Task item =
What you give back must match the records below exactly, apart from the pictures, which are omitted.

********************

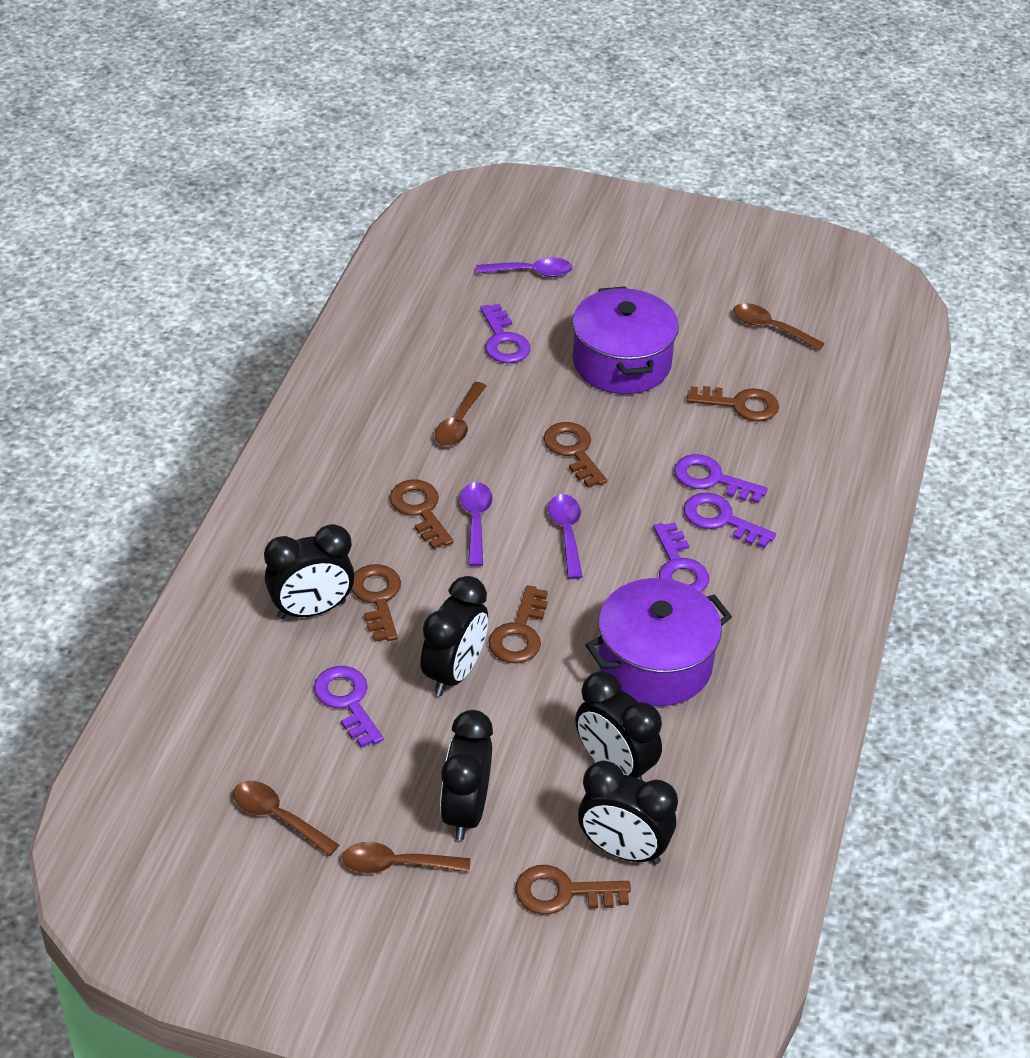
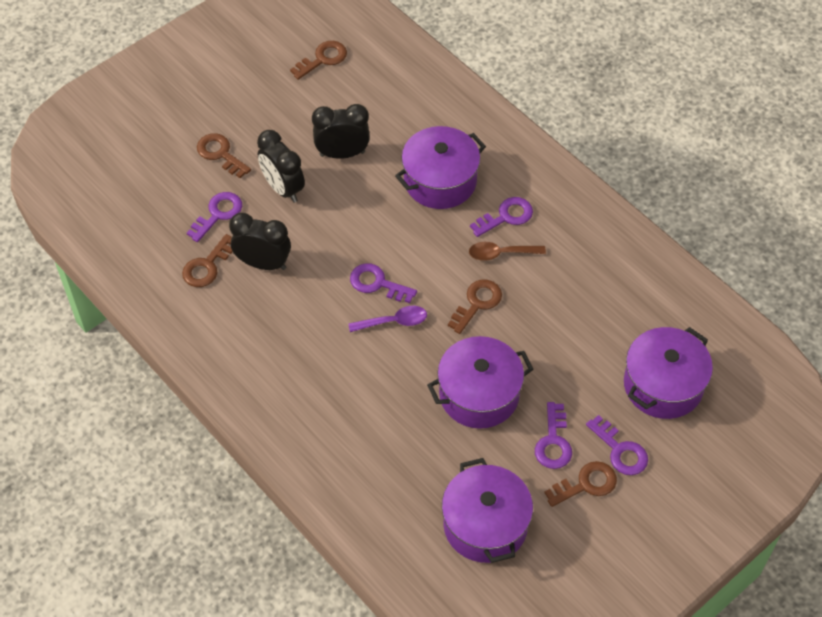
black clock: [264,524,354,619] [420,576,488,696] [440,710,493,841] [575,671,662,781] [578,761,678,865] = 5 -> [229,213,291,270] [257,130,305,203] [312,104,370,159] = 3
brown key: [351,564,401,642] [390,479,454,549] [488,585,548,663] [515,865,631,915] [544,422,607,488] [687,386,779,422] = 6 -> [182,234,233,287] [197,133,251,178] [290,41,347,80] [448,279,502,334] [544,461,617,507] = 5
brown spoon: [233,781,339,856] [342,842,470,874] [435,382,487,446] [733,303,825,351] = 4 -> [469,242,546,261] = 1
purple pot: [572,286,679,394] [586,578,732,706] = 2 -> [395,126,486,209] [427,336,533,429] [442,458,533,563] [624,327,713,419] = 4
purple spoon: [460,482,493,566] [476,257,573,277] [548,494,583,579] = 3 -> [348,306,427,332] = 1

********************

Response to this exercise =
black clock: [264,524,354,619] [420,576,488,696] [440,710,493,841] [575,671,662,781] [578,761,678,865] = 5 -> [229,213,291,270] [257,130,305,203] [312,104,370,159] = 3
brown key: [351,564,401,642] [390,479,454,549] [488,585,548,663] [515,865,631,915] [544,422,607,488] [687,386,779,422] = 6 -> [182,234,233,287] [197,133,251,178] [290,41,347,80] [448,279,502,334] [544,461,617,507] = 5
brown spoon: [233,781,339,856] [342,842,470,874] [435,382,487,446] [733,303,825,351] = 4 -> [469,242,546,261] = 1
purple pot: [572,286,679,394] [586,578,732,706] = 2 -> [395,126,486,209] [427,336,533,429] [442,458,533,563] [624,327,713,419] = 4
purple spoon: [460,482,493,566] [476,257,573,277] [548,494,583,579] = 3 -> [348,306,427,332] = 1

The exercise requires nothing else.